**** RECORDS

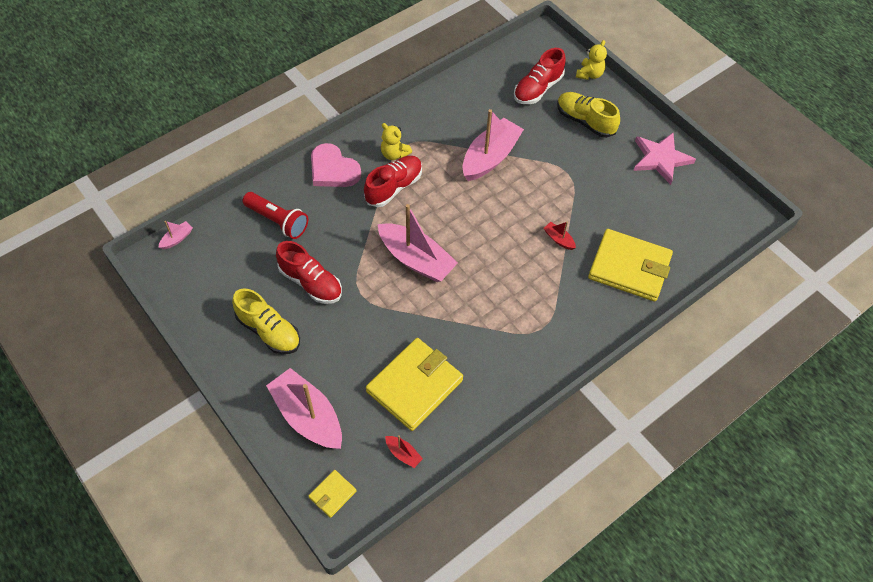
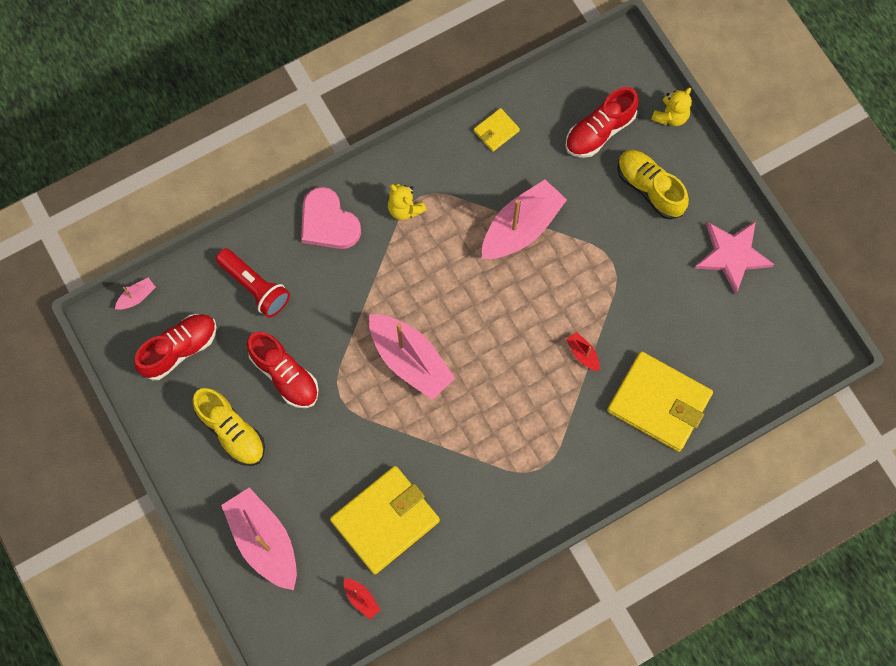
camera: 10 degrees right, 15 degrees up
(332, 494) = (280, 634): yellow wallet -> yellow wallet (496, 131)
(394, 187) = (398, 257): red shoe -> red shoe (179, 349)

********
**** RECORDS

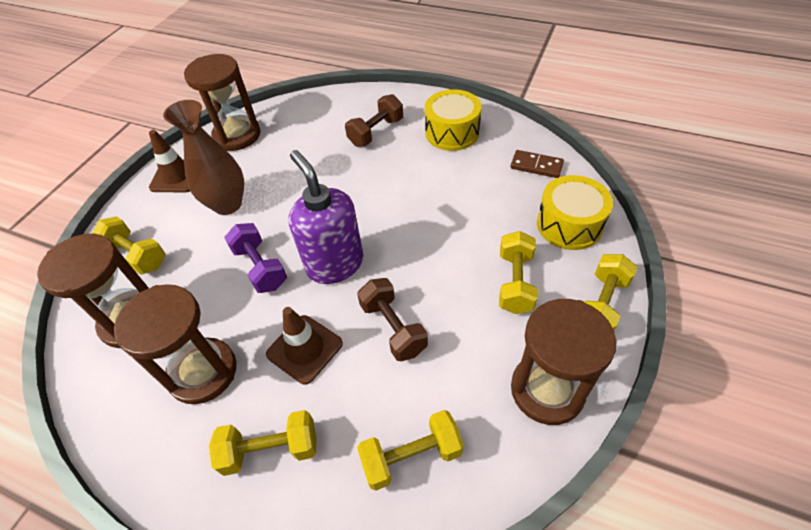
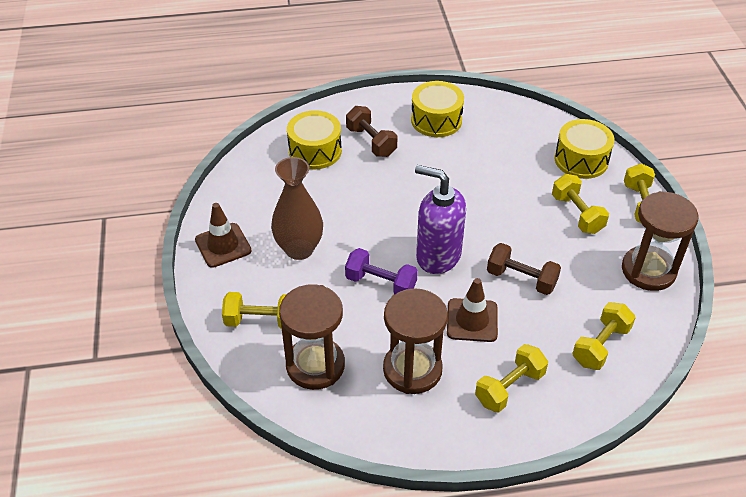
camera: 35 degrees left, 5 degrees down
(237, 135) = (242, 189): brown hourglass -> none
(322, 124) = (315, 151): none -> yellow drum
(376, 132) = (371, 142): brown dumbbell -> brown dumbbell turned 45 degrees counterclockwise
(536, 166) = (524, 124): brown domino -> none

********

## WHAT TO WORK ON
Starting with the line that holds "camera: 10 degrees right, 15 degrees up" and ending with the line that holds "(394, 187) = (398, 257): red", retype every line in the data above exactly, and nothing else.

## EXPECTED ANSWER
camera: 10 degrees right, 15 degrees up
(332, 494) = (280, 634): yellow wallet -> yellow wallet (496, 131)
(394, 187) = (398, 257): red shoe -> red shoe (179, 349)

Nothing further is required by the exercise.